• [Object state change records]:
▶

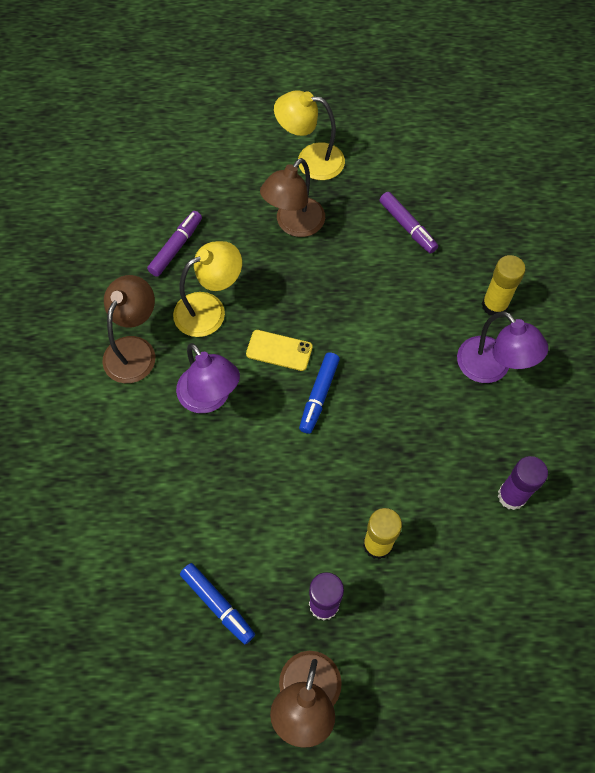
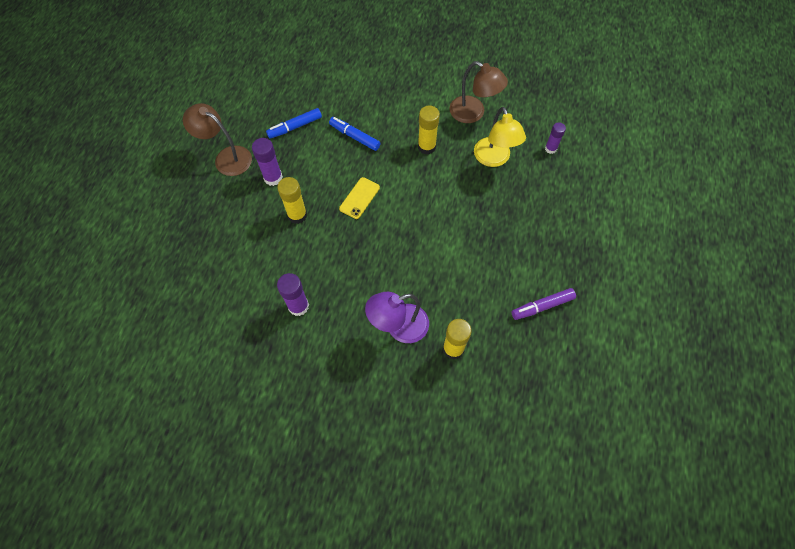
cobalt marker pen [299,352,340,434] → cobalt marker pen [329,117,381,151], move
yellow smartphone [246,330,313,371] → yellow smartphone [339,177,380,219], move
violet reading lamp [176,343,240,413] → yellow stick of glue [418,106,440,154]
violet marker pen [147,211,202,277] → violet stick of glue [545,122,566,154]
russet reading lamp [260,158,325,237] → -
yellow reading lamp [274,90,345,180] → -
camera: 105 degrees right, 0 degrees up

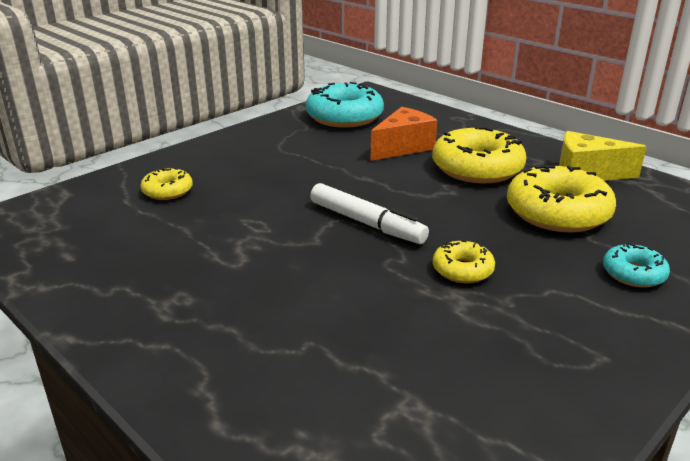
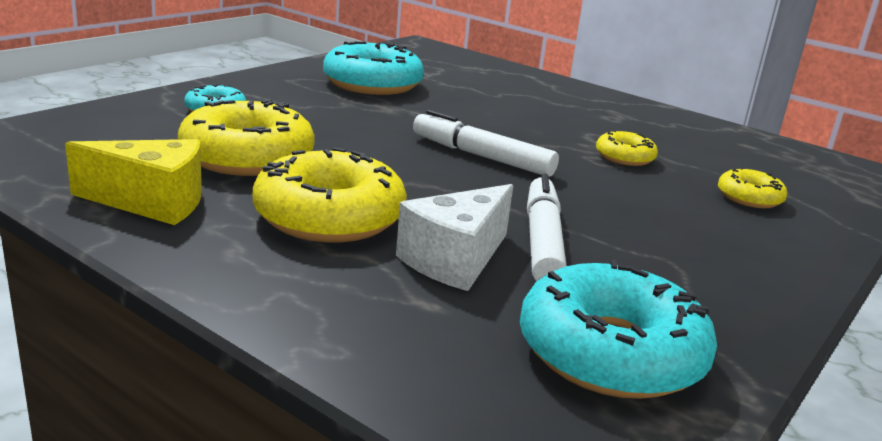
- → aqua glazed donut [323,41,424,95]
orange piece of cheese [370,107,437,161] → snow-white piece of cheese [396,184,513,291]
- → snow-white marker pen [527,174,567,281]
yellow glazed donut [433,240,495,283] → yellow glazed donut [596,130,658,166], move
camera: 170 degrees right, 5 degrees down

◀

• [What you are asked to do]:
Reproduce the data word for word, excluding its pictures.

• [Task result]:
cobalt marker pen [299,352,340,434] → cobalt marker pen [329,117,381,151], move
yellow smartphone [246,330,313,371] → yellow smartphone [339,177,380,219], move
violet reading lamp [176,343,240,413] → yellow stick of glue [418,106,440,154]
violet marker pen [147,211,202,277] → violet stick of glue [545,122,566,154]
russet reading lamp [260,158,325,237] → -
yellow reading lamp [274,90,345,180] → -
camera: 105 degrees right, 0 degrees up

- → aqua glazed donut [323,41,424,95]
orange piece of cheese [370,107,437,161] → snow-white piece of cheese [396,184,513,291]
- → snow-white marker pen [527,174,567,281]
yellow glazed donut [433,240,495,283] → yellow glazed donut [596,130,658,166], move
camera: 170 degrees right, 5 degrees down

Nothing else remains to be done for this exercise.